-- Opening Marker --

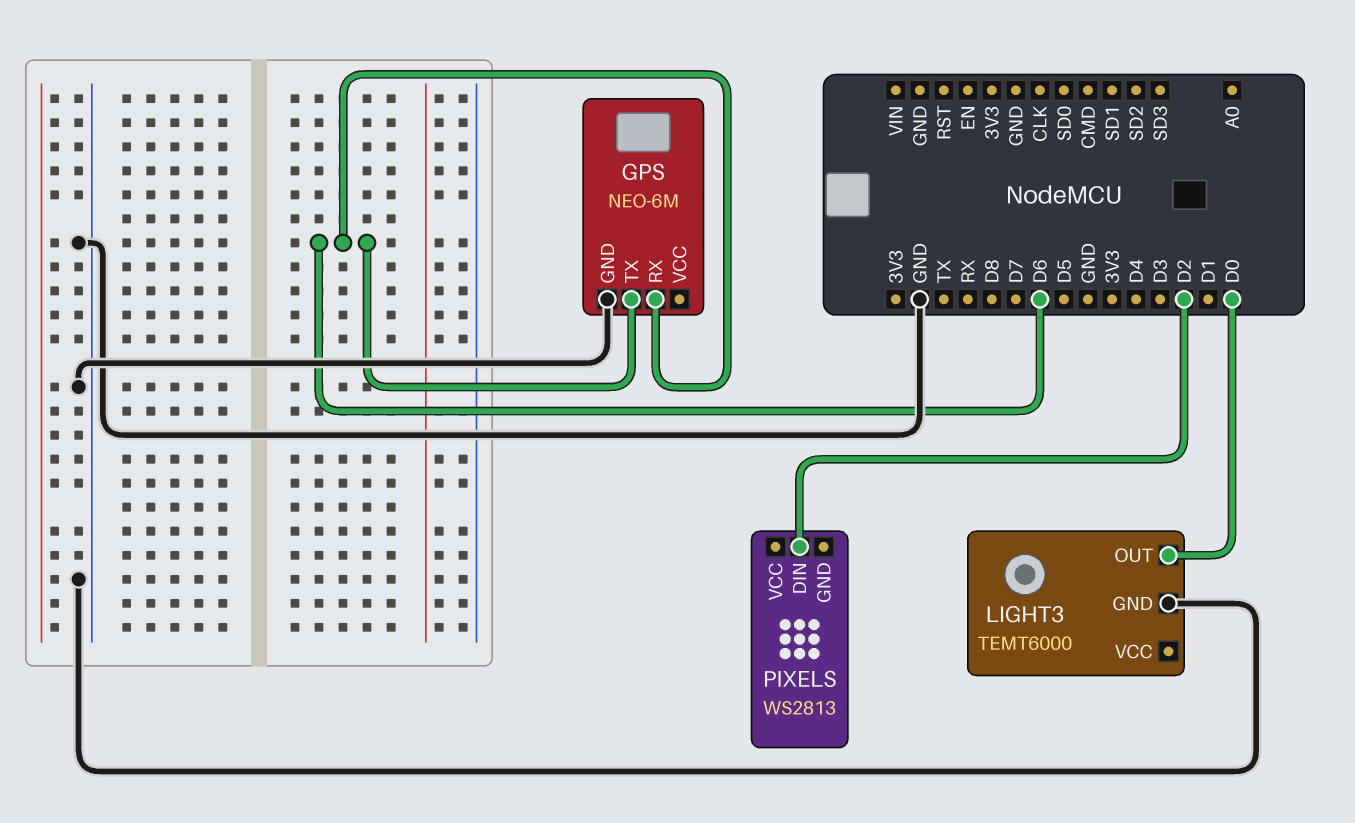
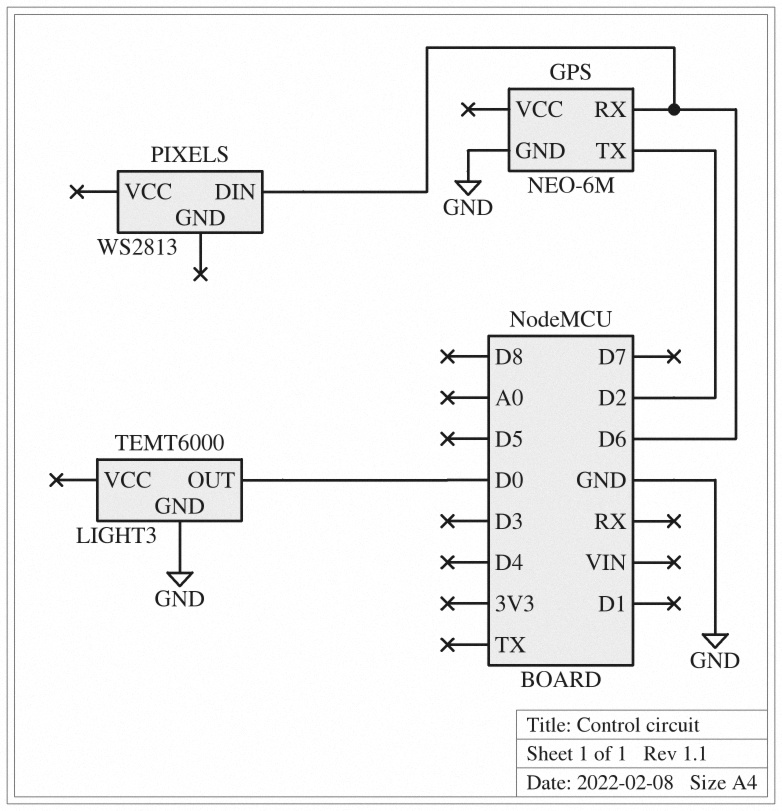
GPS pin TX: D6 -> D2
PIXELS pin DIN: D2 -> D6

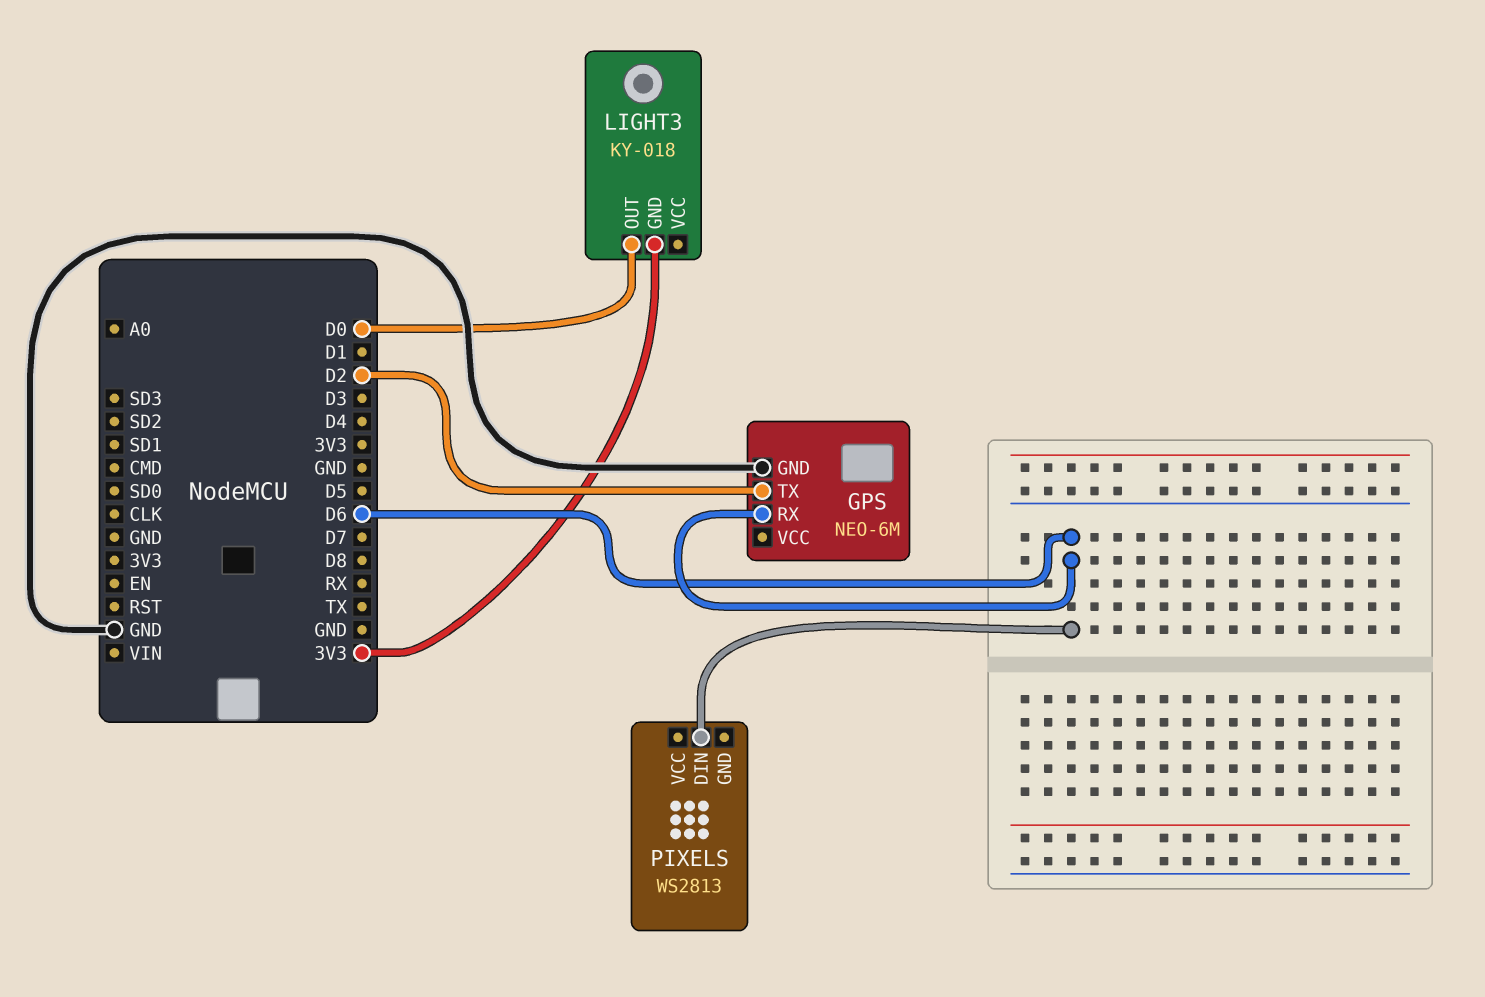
LIGHT3: TEMT6000 -> KY-018
LIGHT3 pin GND: GND -> 3V3

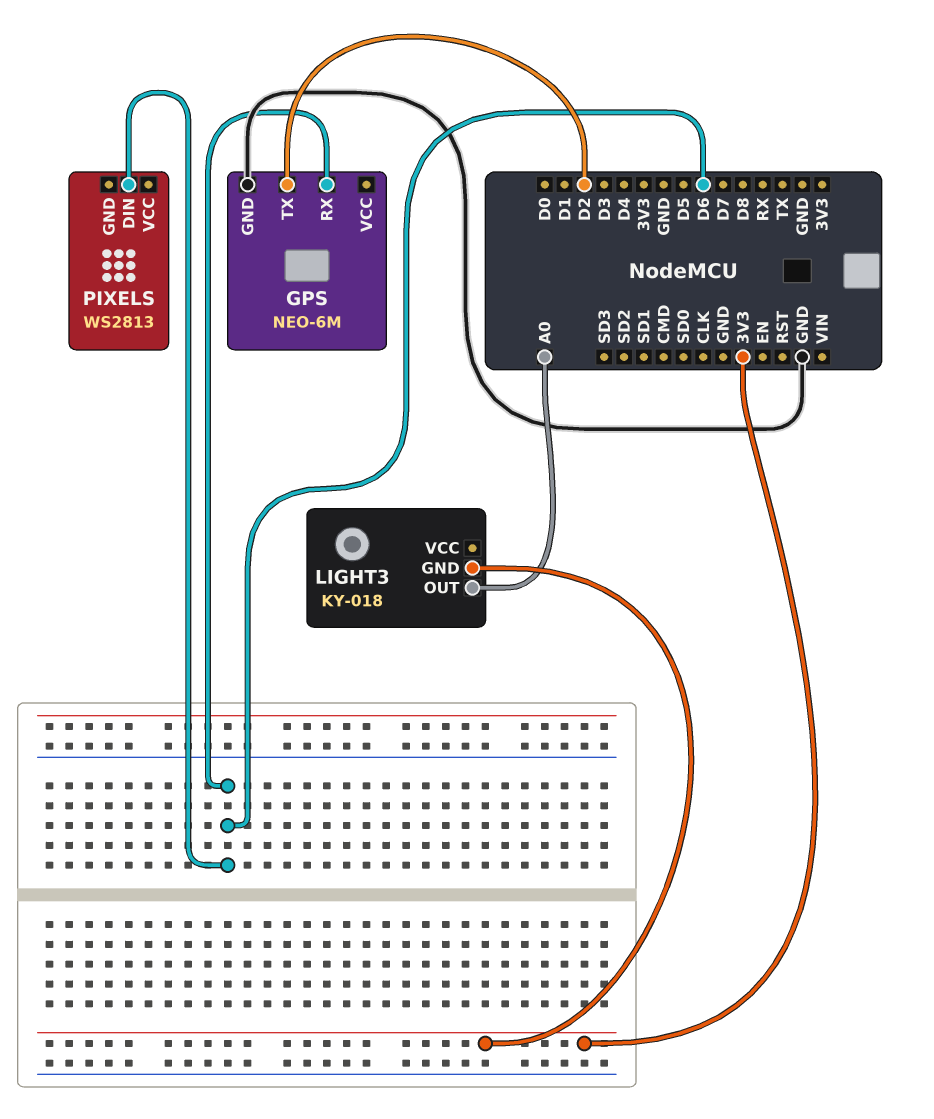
LIGHT3 pin OUT: D0 -> A0

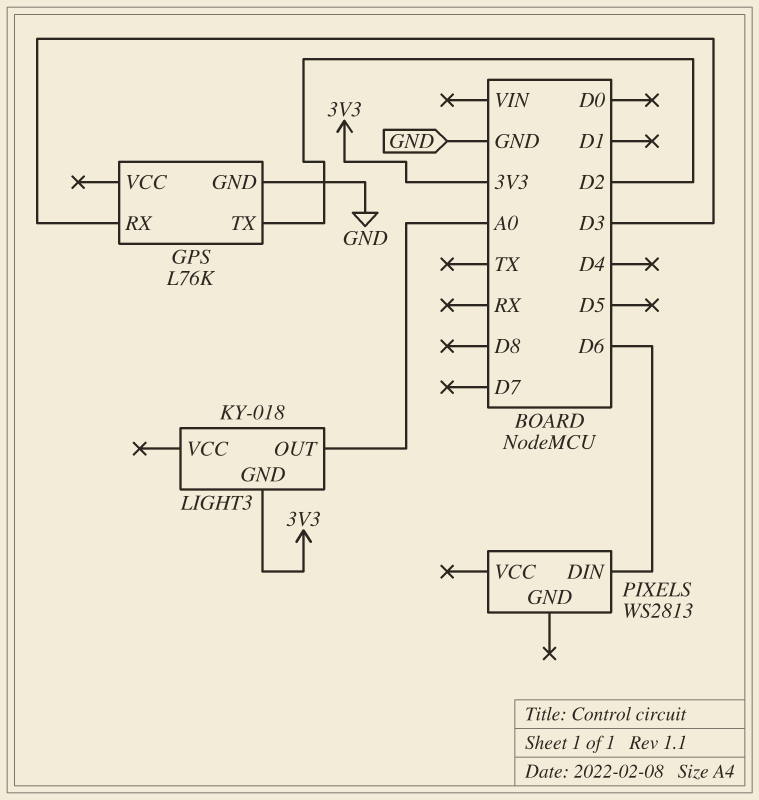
GPS: NEO-6M -> L76K
GPS pin RX: D6 -> D3

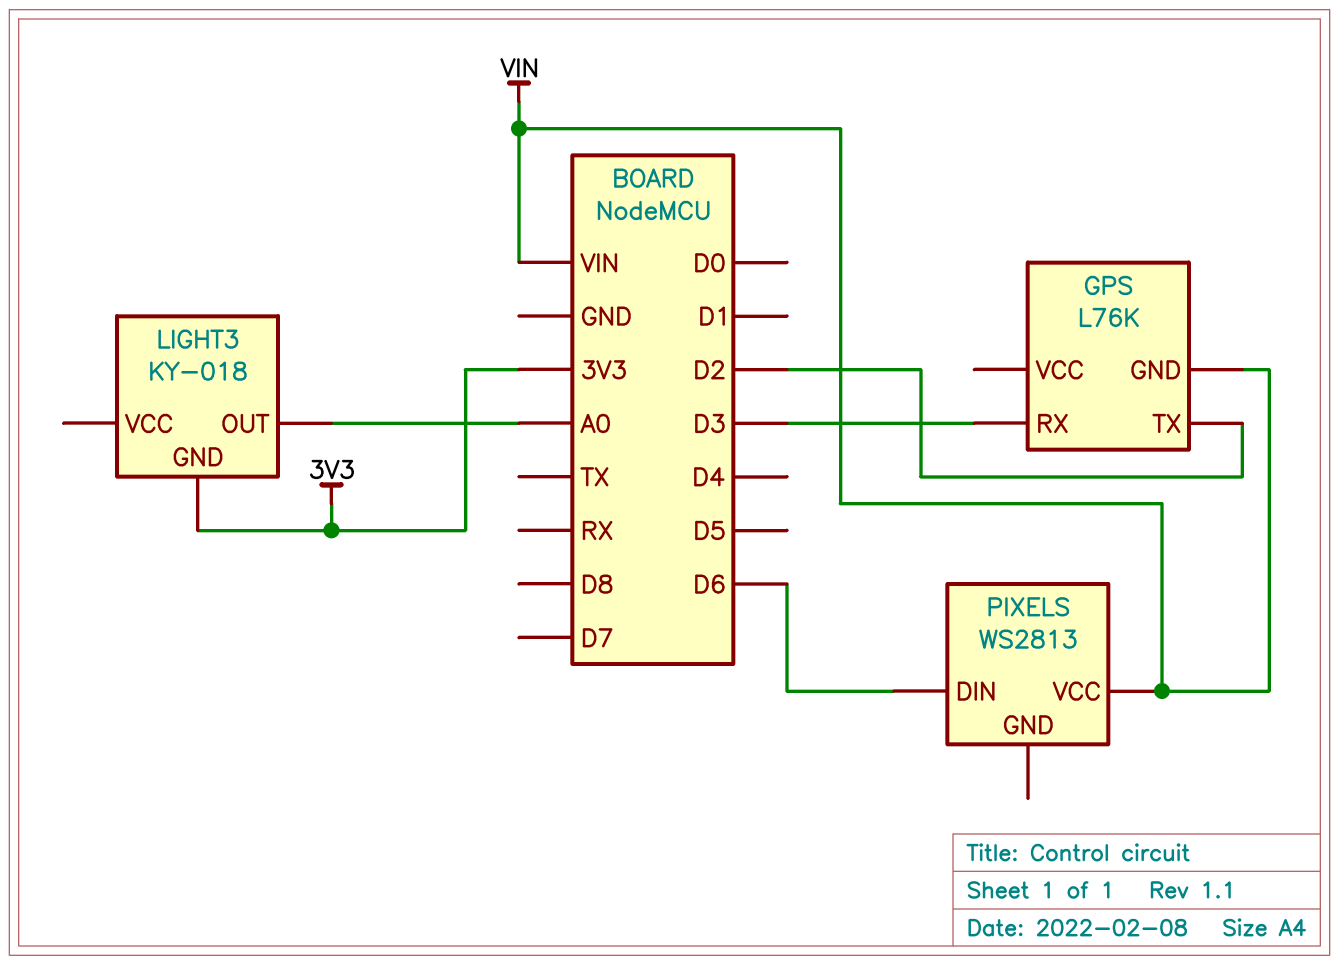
GPS pin GND: GND -> VIN
PIXELS pin VCC: none -> VIN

-- Closing Marker --

### WHAT NEEDS TO BE DONE
Whenever a line in the entries above includes the word "PIXELS", pull that line out.

### YOUR SOLUTION
PIXELS pin DIN: D2 -> D6
PIXELS pin VCC: none -> VIN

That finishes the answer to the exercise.